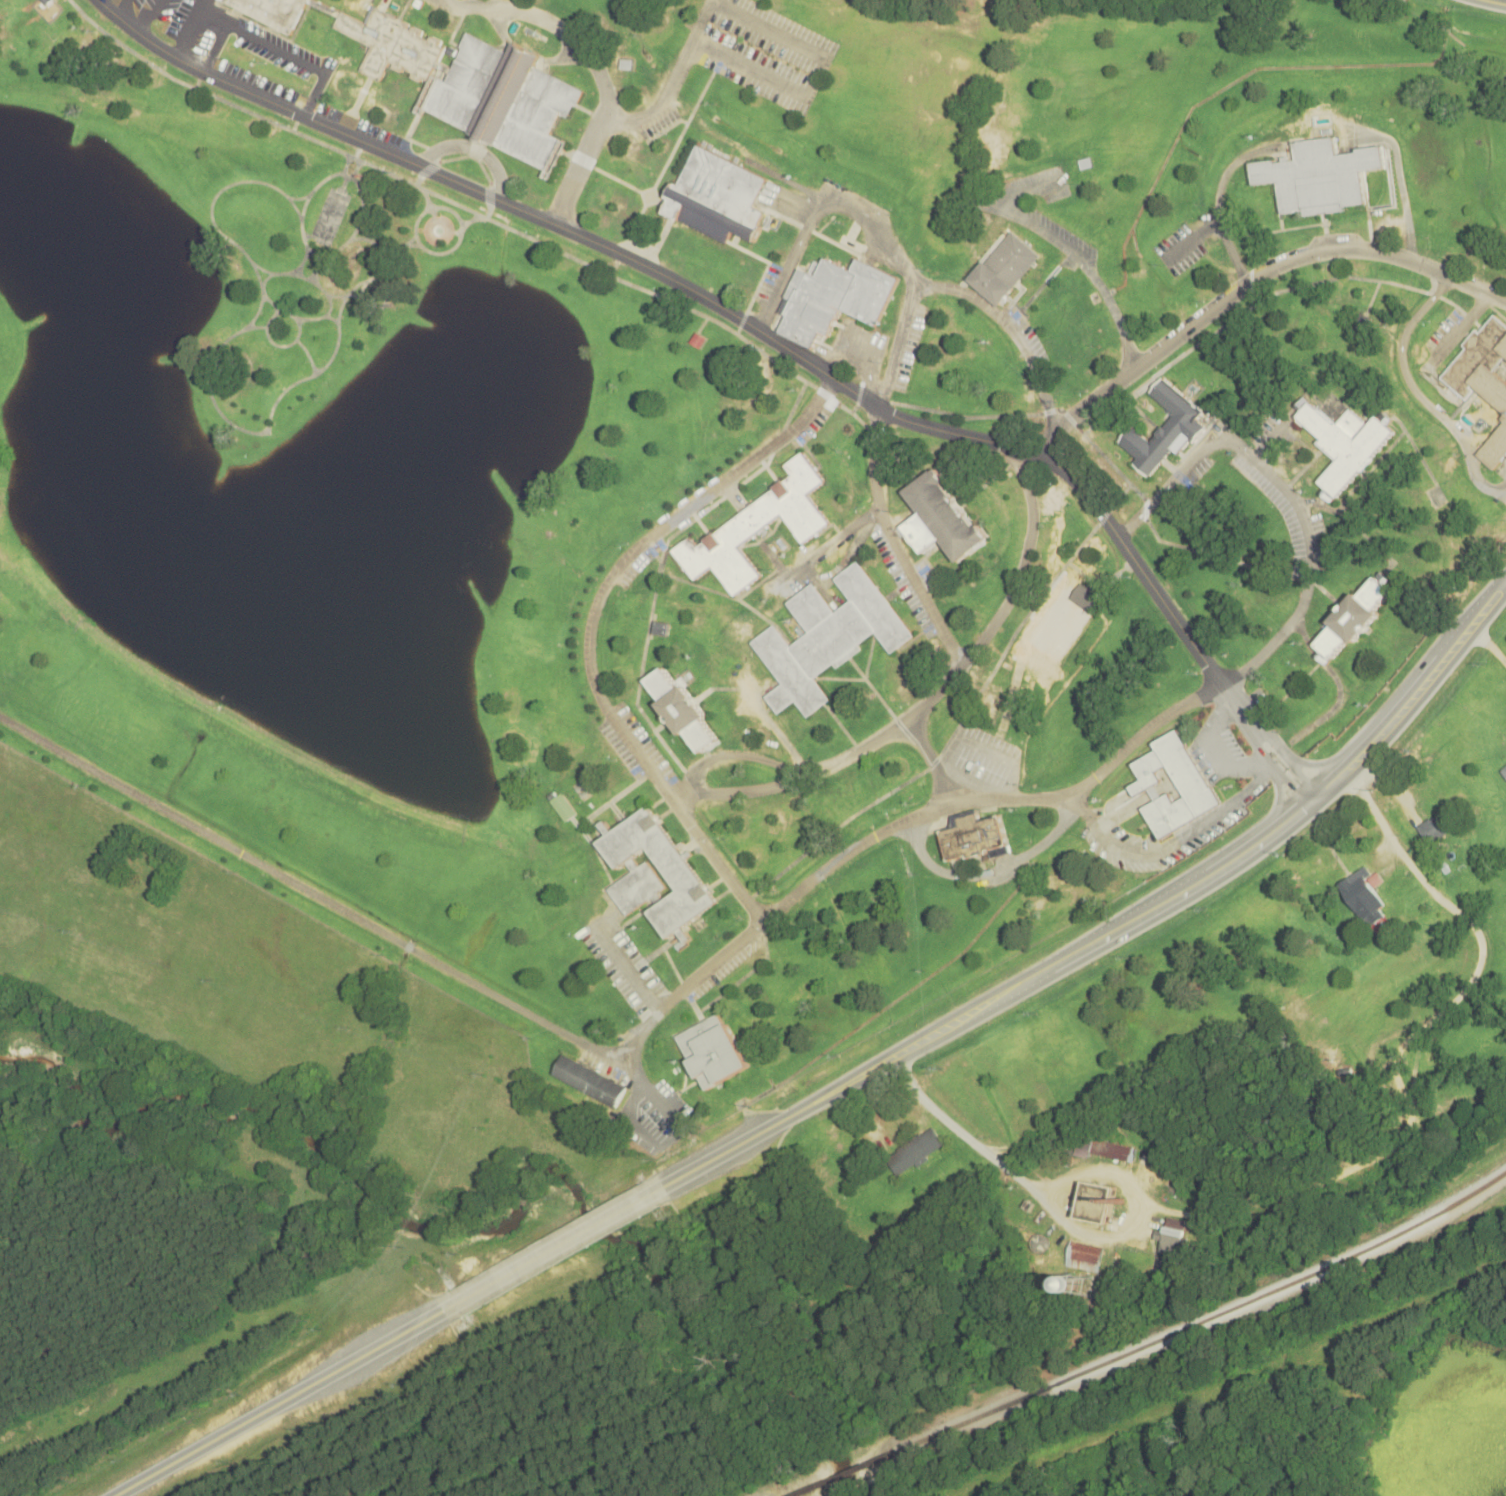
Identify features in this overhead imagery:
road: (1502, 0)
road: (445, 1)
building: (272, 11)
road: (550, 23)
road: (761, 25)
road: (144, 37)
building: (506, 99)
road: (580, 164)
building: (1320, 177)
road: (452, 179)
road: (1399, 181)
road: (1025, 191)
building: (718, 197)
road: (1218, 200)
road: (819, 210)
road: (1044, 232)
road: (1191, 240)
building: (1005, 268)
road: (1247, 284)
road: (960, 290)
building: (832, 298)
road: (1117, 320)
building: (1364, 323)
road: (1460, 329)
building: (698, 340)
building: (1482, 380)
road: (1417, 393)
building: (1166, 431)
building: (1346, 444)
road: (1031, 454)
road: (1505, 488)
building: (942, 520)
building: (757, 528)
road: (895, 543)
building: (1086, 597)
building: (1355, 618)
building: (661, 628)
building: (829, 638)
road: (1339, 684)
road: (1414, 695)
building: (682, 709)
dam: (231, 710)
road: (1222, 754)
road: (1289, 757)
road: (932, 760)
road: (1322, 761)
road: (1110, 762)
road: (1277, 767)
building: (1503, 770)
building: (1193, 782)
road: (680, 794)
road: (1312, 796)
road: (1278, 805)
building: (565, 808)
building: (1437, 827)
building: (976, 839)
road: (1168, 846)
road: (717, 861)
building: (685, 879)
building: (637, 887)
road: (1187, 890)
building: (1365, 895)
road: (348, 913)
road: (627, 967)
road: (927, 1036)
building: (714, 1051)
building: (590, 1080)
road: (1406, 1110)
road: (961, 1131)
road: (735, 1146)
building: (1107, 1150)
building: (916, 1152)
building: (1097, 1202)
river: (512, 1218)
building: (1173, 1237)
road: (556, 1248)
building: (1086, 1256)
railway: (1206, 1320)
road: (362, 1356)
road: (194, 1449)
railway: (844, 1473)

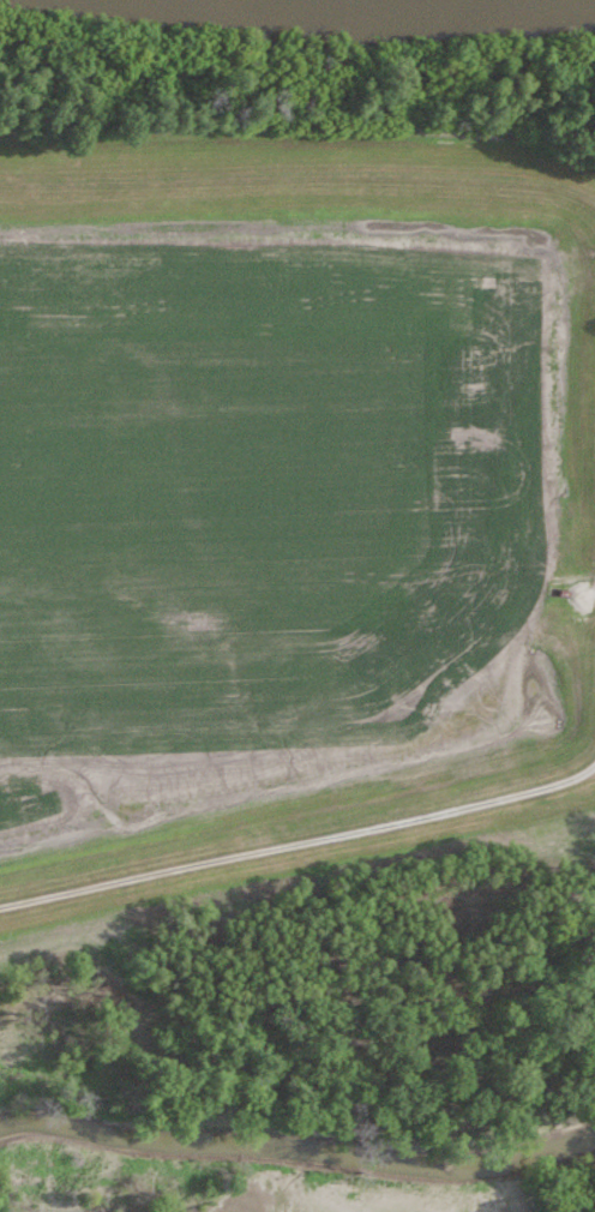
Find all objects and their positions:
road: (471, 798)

★ ★ ★ ★ ★

## JOB
Exact repetition of all the records is required, with the pictures excluded.

## SOLUTION
Identify features in this overhead imagery:
road: (1502, 0)
road: (445, 1)
building: (272, 11)
road: (550, 23)
road: (761, 25)
road: (144, 37)
building: (506, 99)
road: (580, 164)
building: (1320, 177)
road: (452, 179)
road: (1399, 181)
road: (1025, 191)
building: (718, 197)
road: (1218, 200)
road: (819, 210)
road: (1044, 232)
road: (1191, 240)
building: (1005, 268)
road: (1247, 284)
road: (960, 290)
building: (832, 298)
road: (1117, 320)
building: (1364, 323)
road: (1460, 329)
building: (698, 340)
building: (1482, 380)
road: (1417, 393)
building: (1166, 431)
building: (1346, 444)
road: (1031, 454)
road: (1505, 488)
building: (942, 520)
building: (757, 528)
road: (895, 543)
building: (1086, 597)
building: (1355, 618)
building: (661, 628)
building: (829, 638)
road: (1339, 684)
road: (1414, 695)
building: (682, 709)
dam: (231, 710)
road: (1222, 754)
road: (1289, 757)
road: (932, 760)
road: (1322, 761)
road: (1110, 762)
road: (1277, 767)
building: (1503, 770)
building: (1193, 782)
road: (680, 794)
road: (1312, 796)
road: (1278, 805)
building: (565, 808)
building: (1437, 827)
building: (976, 839)
road: (1168, 846)
road: (717, 861)
building: (685, 879)
building: (637, 887)
road: (1187, 890)
building: (1365, 895)
road: (348, 913)
road: (627, 967)
road: (927, 1036)
building: (714, 1051)
building: (590, 1080)
road: (1406, 1110)
road: (961, 1131)
road: (735, 1146)
building: (1107, 1150)
building: (916, 1152)
building: (1097, 1202)
river: (512, 1218)
building: (1173, 1237)
road: (556, 1248)
building: (1086, 1256)
railway: (1206, 1320)
road: (362, 1356)
road: (194, 1449)
railway: (844, 1473)

Find all objects and their positions:
road: (471, 798)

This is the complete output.